== TASK DIRECTIONS ==
Print all the data below exactly, without images.

== Collected data ==
◇ ◇ ◇ ◇ ◇

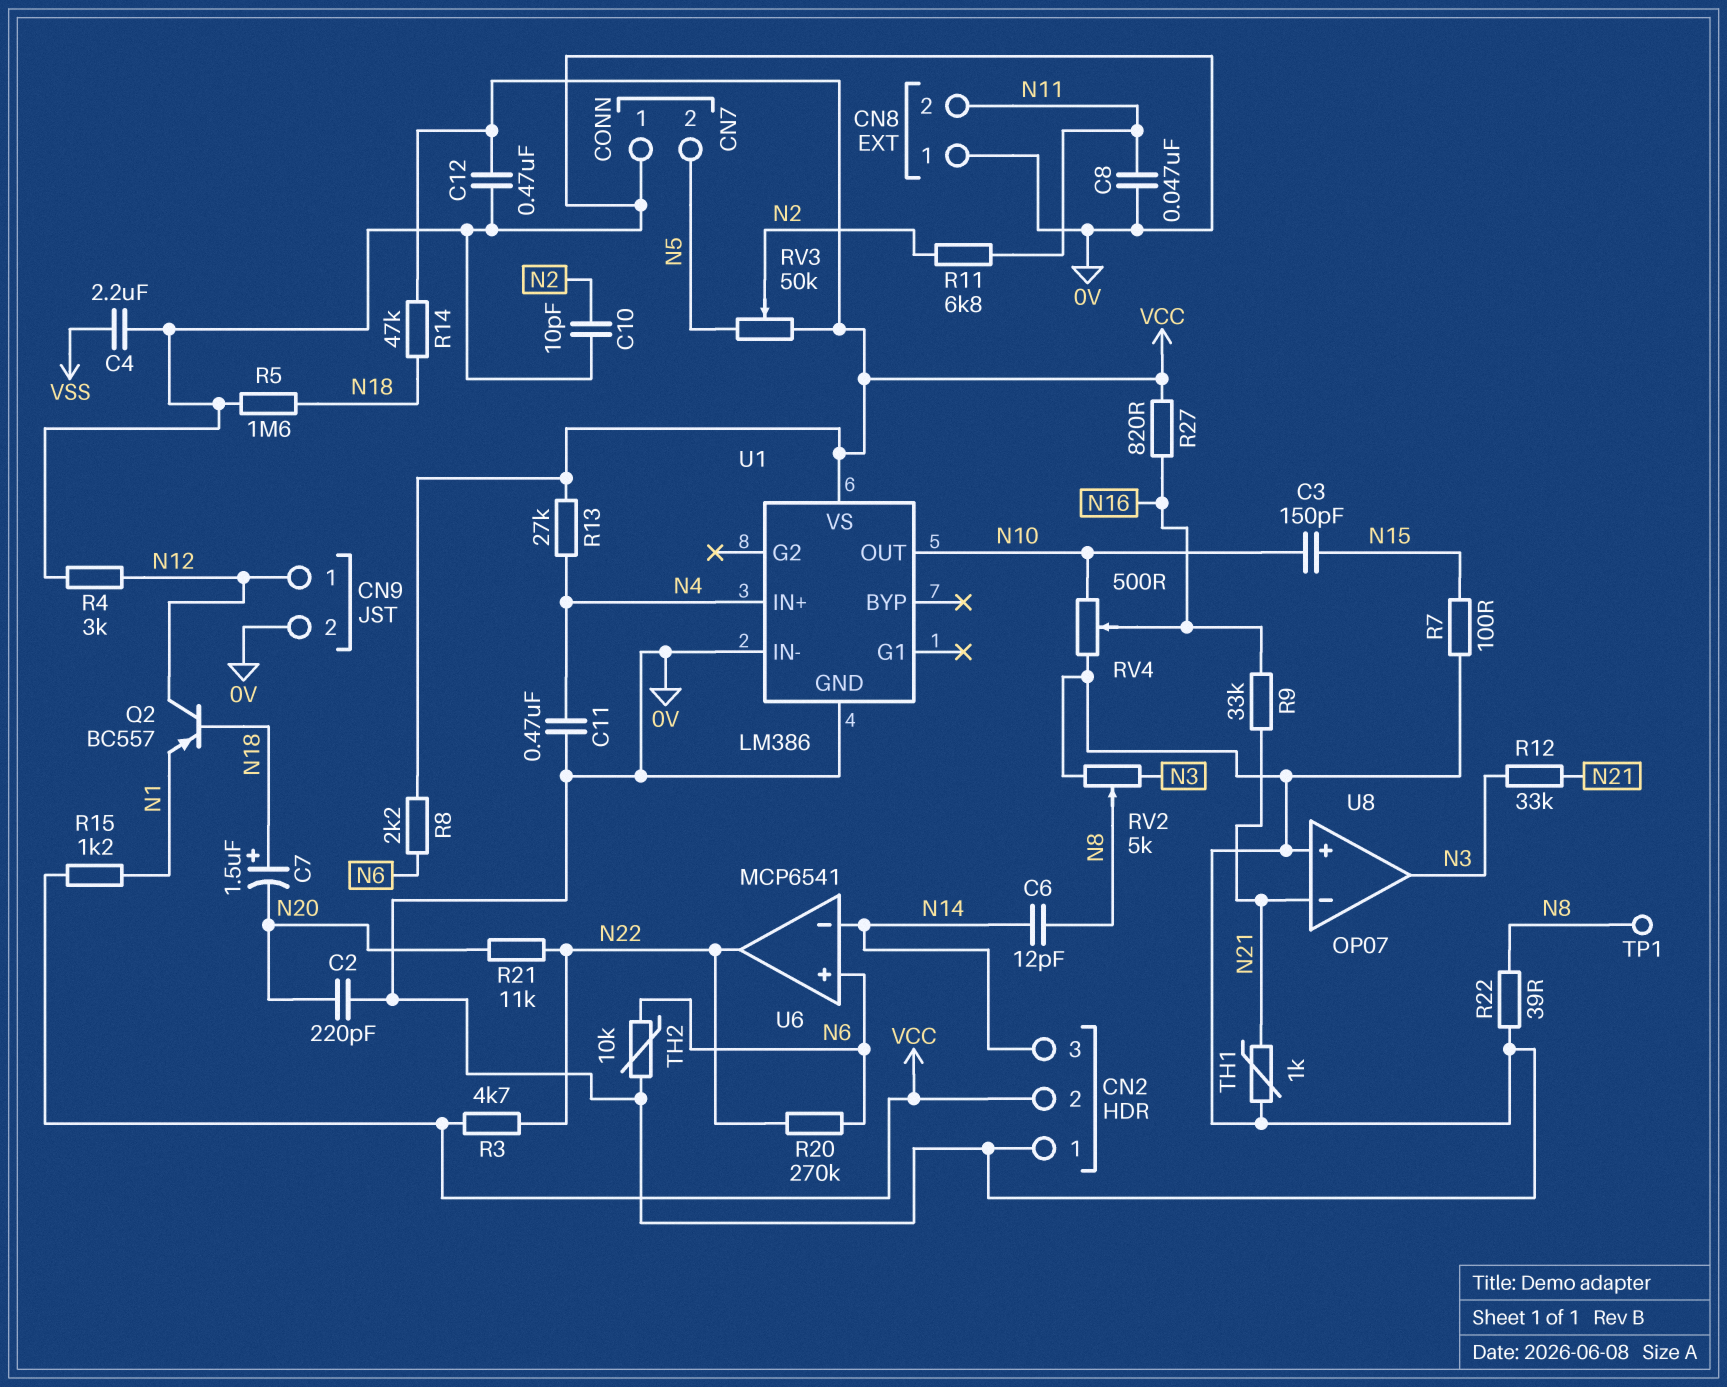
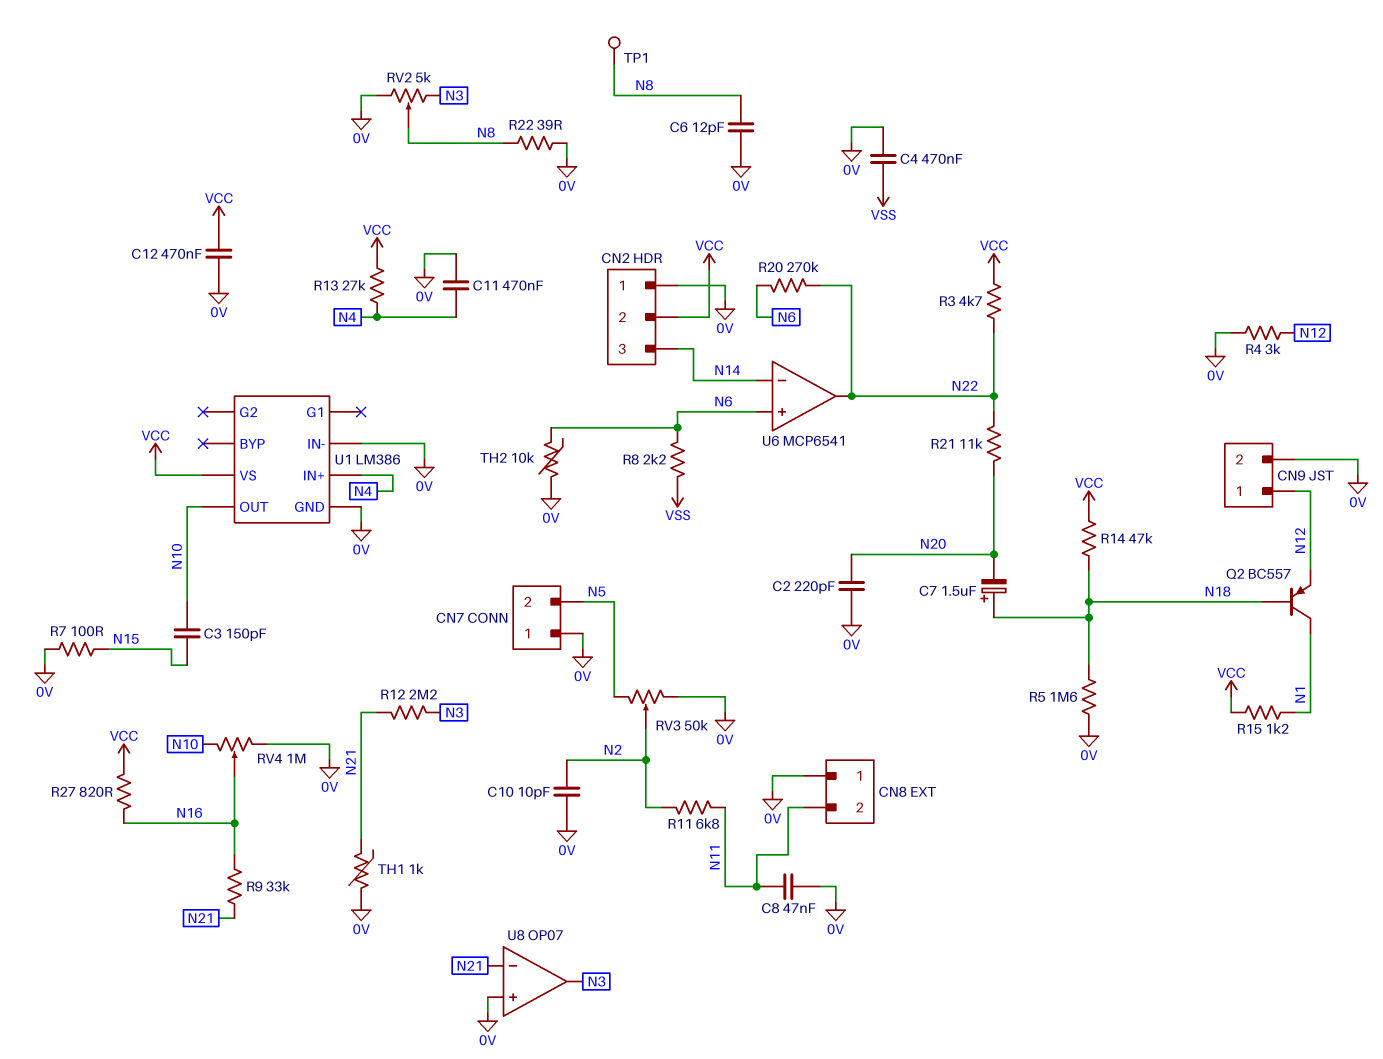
C4: 2.2uF (0V, VSS) -> 470nF (0V, VSS)
C6: 12pF (N8, N14) -> 12pF (0V, N8)
Q2: PNP BC557 (B N18, C N12, E N1) -> PNP BC557 (B N18, C N1, E N12)
R8: 2.2k (N6, VCC) -> 2.2k (N6, VSS)
R12: 33k (N3, N21) -> 2.2M (N3, N21)
RV3: 50k (N5, VCC, wiper N2) -> 50k (0V, N5, wiper N2)
RV4: 500 (0V, N10, wiper N16) -> 1M (0V, N10, wiper N16)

◇ ◇ ◇ ◇ ◇

== SOLUTION FOR THIS PROBLEM ==
C4: 2.2uF (0V, VSS) -> 470nF (0V, VSS)
C6: 12pF (N8, N14) -> 12pF (0V, N8)
Q2: PNP BC557 (B N18, C N12, E N1) -> PNP BC557 (B N18, C N1, E N12)
R8: 2.2k (N6, VCC) -> 2.2k (N6, VSS)
R12: 33k (N3, N21) -> 2.2M (N3, N21)
RV3: 50k (N5, VCC, wiper N2) -> 50k (0V, N5, wiper N2)
RV4: 500 (0V, N10, wiper N16) -> 1M (0V, N10, wiper N16)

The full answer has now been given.